• ASSIGNMENT
Your job is to transcribe the material exactly, every line included.

+++ DATASET EXTRACT +++

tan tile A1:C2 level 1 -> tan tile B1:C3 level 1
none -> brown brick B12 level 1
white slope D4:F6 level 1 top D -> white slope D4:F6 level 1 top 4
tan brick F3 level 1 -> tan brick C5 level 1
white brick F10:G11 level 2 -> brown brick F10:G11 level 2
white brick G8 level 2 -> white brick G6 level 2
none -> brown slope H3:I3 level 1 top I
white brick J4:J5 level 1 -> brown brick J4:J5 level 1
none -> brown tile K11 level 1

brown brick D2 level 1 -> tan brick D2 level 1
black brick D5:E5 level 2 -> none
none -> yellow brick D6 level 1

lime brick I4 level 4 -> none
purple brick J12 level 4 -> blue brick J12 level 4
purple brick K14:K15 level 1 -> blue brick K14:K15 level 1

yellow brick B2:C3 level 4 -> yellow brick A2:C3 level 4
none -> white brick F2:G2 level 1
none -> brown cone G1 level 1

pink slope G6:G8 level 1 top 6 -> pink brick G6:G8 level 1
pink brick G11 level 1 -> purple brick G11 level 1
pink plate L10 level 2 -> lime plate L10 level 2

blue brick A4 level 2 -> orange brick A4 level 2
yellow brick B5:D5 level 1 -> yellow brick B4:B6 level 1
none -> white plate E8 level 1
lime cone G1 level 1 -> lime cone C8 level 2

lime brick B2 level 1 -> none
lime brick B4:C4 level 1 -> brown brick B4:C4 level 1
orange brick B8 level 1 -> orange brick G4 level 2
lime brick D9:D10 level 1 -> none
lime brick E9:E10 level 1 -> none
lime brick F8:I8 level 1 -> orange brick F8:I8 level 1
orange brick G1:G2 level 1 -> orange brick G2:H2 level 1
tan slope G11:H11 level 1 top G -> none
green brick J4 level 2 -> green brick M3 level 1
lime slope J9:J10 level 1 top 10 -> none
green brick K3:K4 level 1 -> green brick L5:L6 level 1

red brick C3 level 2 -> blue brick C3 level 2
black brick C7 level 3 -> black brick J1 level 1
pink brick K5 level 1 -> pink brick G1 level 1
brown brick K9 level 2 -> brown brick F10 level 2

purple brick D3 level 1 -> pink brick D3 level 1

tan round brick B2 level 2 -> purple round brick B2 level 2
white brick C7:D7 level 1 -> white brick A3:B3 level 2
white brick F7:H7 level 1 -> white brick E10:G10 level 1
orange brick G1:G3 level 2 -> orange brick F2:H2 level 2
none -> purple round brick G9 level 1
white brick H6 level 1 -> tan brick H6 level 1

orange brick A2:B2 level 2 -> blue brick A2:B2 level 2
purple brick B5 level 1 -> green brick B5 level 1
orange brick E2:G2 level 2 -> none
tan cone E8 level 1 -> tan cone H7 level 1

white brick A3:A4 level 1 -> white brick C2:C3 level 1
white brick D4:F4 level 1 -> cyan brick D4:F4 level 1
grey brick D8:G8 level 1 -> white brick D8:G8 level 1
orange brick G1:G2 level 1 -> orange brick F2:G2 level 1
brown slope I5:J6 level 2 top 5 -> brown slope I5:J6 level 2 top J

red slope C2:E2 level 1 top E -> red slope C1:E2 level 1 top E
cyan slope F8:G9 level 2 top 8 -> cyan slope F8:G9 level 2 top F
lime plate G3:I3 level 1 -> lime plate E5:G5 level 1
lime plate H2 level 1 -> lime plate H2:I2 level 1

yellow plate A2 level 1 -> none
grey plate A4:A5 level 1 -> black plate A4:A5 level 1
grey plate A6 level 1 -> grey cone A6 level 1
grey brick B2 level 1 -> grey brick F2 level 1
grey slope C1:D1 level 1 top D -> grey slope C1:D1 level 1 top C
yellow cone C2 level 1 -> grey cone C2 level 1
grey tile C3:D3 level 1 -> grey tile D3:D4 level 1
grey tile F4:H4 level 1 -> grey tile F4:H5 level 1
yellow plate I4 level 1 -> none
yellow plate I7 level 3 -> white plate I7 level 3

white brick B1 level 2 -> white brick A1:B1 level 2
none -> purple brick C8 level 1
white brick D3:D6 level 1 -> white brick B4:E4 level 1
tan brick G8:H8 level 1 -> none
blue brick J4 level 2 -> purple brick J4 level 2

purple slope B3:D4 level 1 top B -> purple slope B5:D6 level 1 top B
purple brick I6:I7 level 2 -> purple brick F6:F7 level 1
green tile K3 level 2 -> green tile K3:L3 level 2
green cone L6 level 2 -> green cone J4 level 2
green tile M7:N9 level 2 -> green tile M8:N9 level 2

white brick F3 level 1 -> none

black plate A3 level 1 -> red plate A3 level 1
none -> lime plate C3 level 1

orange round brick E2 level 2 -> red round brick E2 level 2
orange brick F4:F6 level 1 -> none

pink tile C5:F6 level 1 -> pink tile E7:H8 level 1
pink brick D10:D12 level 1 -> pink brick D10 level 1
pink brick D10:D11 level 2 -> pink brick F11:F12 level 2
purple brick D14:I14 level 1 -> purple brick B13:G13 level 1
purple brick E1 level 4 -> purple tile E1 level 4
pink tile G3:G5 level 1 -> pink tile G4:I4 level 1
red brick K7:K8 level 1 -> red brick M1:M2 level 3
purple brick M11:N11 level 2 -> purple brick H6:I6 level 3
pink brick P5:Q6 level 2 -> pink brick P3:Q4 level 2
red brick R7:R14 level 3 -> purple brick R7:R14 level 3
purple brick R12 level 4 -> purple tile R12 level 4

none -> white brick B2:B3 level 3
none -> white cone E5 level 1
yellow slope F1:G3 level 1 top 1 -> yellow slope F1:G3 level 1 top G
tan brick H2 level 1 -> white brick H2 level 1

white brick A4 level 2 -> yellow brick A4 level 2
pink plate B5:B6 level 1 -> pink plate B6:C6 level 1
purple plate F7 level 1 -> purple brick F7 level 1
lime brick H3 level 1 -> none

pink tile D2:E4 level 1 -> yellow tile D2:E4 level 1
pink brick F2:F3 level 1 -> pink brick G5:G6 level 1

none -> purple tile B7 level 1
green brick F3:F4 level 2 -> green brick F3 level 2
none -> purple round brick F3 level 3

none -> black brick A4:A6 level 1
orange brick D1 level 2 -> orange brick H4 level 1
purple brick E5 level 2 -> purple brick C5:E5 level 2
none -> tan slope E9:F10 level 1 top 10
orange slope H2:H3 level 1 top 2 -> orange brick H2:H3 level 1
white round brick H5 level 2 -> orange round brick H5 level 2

+++

• SOLUTION TO THIS TASK
tan tile A1:C2 level 1 -> tan tile B1:C3 level 1
none -> brown brick B12 level 1
white slope D4:F6 level 1 top D -> white slope D4:F6 level 1 top 4
tan brick F3 level 1 -> tan brick C5 level 1
white brick F10:G11 level 2 -> brown brick F10:G11 level 2
white brick G8 level 2 -> white brick G6 level 2
none -> brown slope H3:I3 level 1 top I
white brick J4:J5 level 1 -> brown brick J4:J5 level 1
none -> brown tile K11 level 1

brown brick D2 level 1 -> tan brick D2 level 1
black brick D5:E5 level 2 -> none
none -> yellow brick D6 level 1

lime brick I4 level 4 -> none
purple brick J12 level 4 -> blue brick J12 level 4
purple brick K14:K15 level 1 -> blue brick K14:K15 level 1

yellow brick B2:C3 level 4 -> yellow brick A2:C3 level 4
none -> white brick F2:G2 level 1
none -> brown cone G1 level 1

pink slope G6:G8 level 1 top 6 -> pink brick G6:G8 level 1
pink brick G11 level 1 -> purple brick G11 level 1
pink plate L10 level 2 -> lime plate L10 level 2

blue brick A4 level 2 -> orange brick A4 level 2
yellow brick B5:D5 level 1 -> yellow brick B4:B6 level 1
none -> white plate E8 level 1
lime cone G1 level 1 -> lime cone C8 level 2

lime brick B2 level 1 -> none
lime brick B4:C4 level 1 -> brown brick B4:C4 level 1
orange brick B8 level 1 -> orange brick G4 level 2
lime brick D9:D10 level 1 -> none
lime brick E9:E10 level 1 -> none
lime brick F8:I8 level 1 -> orange brick F8:I8 level 1
orange brick G1:G2 level 1 -> orange brick G2:H2 level 1
tan slope G11:H11 level 1 top G -> none
green brick J4 level 2 -> green brick M3 level 1
lime slope J9:J10 level 1 top 10 -> none
green brick K3:K4 level 1 -> green brick L5:L6 level 1

red brick C3 level 2 -> blue brick C3 level 2
black brick C7 level 3 -> black brick J1 level 1
pink brick K5 level 1 -> pink brick G1 level 1
brown brick K9 level 2 -> brown brick F10 level 2

purple brick D3 level 1 -> pink brick D3 level 1

tan round brick B2 level 2 -> purple round brick B2 level 2
white brick C7:D7 level 1 -> white brick A3:B3 level 2
white brick F7:H7 level 1 -> white brick E10:G10 level 1
orange brick G1:G3 level 2 -> orange brick F2:H2 level 2
none -> purple round brick G9 level 1
white brick H6 level 1 -> tan brick H6 level 1

orange brick A2:B2 level 2 -> blue brick A2:B2 level 2
purple brick B5 level 1 -> green brick B5 level 1
orange brick E2:G2 level 2 -> none
tan cone E8 level 1 -> tan cone H7 level 1

white brick A3:A4 level 1 -> white brick C2:C3 level 1
white brick D4:F4 level 1 -> cyan brick D4:F4 level 1
grey brick D8:G8 level 1 -> white brick D8:G8 level 1
orange brick G1:G2 level 1 -> orange brick F2:G2 level 1
brown slope I5:J6 level 2 top 5 -> brown slope I5:J6 level 2 top J

red slope C2:E2 level 1 top E -> red slope C1:E2 level 1 top E
cyan slope F8:G9 level 2 top 8 -> cyan slope F8:G9 level 2 top F
lime plate G3:I3 level 1 -> lime plate E5:G5 level 1
lime plate H2 level 1 -> lime plate H2:I2 level 1

yellow plate A2 level 1 -> none
grey plate A4:A5 level 1 -> black plate A4:A5 level 1
grey plate A6 level 1 -> grey cone A6 level 1
grey brick B2 level 1 -> grey brick F2 level 1
grey slope C1:D1 level 1 top D -> grey slope C1:D1 level 1 top C
yellow cone C2 level 1 -> grey cone C2 level 1
grey tile C3:D3 level 1 -> grey tile D3:D4 level 1
grey tile F4:H4 level 1 -> grey tile F4:H5 level 1
yellow plate I4 level 1 -> none
yellow plate I7 level 3 -> white plate I7 level 3

white brick B1 level 2 -> white brick A1:B1 level 2
none -> purple brick C8 level 1
white brick D3:D6 level 1 -> white brick B4:E4 level 1
tan brick G8:H8 level 1 -> none
blue brick J4 level 2 -> purple brick J4 level 2

purple slope B3:D4 level 1 top B -> purple slope B5:D6 level 1 top B
purple brick I6:I7 level 2 -> purple brick F6:F7 level 1
green tile K3 level 2 -> green tile K3:L3 level 2
green cone L6 level 2 -> green cone J4 level 2
green tile M7:N9 level 2 -> green tile M8:N9 level 2

white brick F3 level 1 -> none

black plate A3 level 1 -> red plate A3 level 1
none -> lime plate C3 level 1

orange round brick E2 level 2 -> red round brick E2 level 2
orange brick F4:F6 level 1 -> none

pink tile C5:F6 level 1 -> pink tile E7:H8 level 1
pink brick D10:D12 level 1 -> pink brick D10 level 1
pink brick D10:D11 level 2 -> pink brick F11:F12 level 2
purple brick D14:I14 level 1 -> purple brick B13:G13 level 1
purple brick E1 level 4 -> purple tile E1 level 4
pink tile G3:G5 level 1 -> pink tile G4:I4 level 1
red brick K7:K8 level 1 -> red brick M1:M2 level 3
purple brick M11:N11 level 2 -> purple brick H6:I6 level 3
pink brick P5:Q6 level 2 -> pink brick P3:Q4 level 2
red brick R7:R14 level 3 -> purple brick R7:R14 level 3
purple brick R12 level 4 -> purple tile R12 level 4

none -> white brick B2:B3 level 3
none -> white cone E5 level 1
yellow slope F1:G3 level 1 top 1 -> yellow slope F1:G3 level 1 top G
tan brick H2 level 1 -> white brick H2 level 1

white brick A4 level 2 -> yellow brick A4 level 2
pink plate B5:B6 level 1 -> pink plate B6:C6 level 1
purple plate F7 level 1 -> purple brick F7 level 1
lime brick H3 level 1 -> none

pink tile D2:E4 level 1 -> yellow tile D2:E4 level 1
pink brick F2:F3 level 1 -> pink brick G5:G6 level 1

none -> purple tile B7 level 1
green brick F3:F4 level 2 -> green brick F3 level 2
none -> purple round brick F3 level 3

none -> black brick A4:A6 level 1
orange brick D1 level 2 -> orange brick H4 level 1
purple brick E5 level 2 -> purple brick C5:E5 level 2
none -> tan slope E9:F10 level 1 top 10
orange slope H2:H3 level 1 top 2 -> orange brick H2:H3 level 1
white round brick H5 level 2 -> orange round brick H5 level 2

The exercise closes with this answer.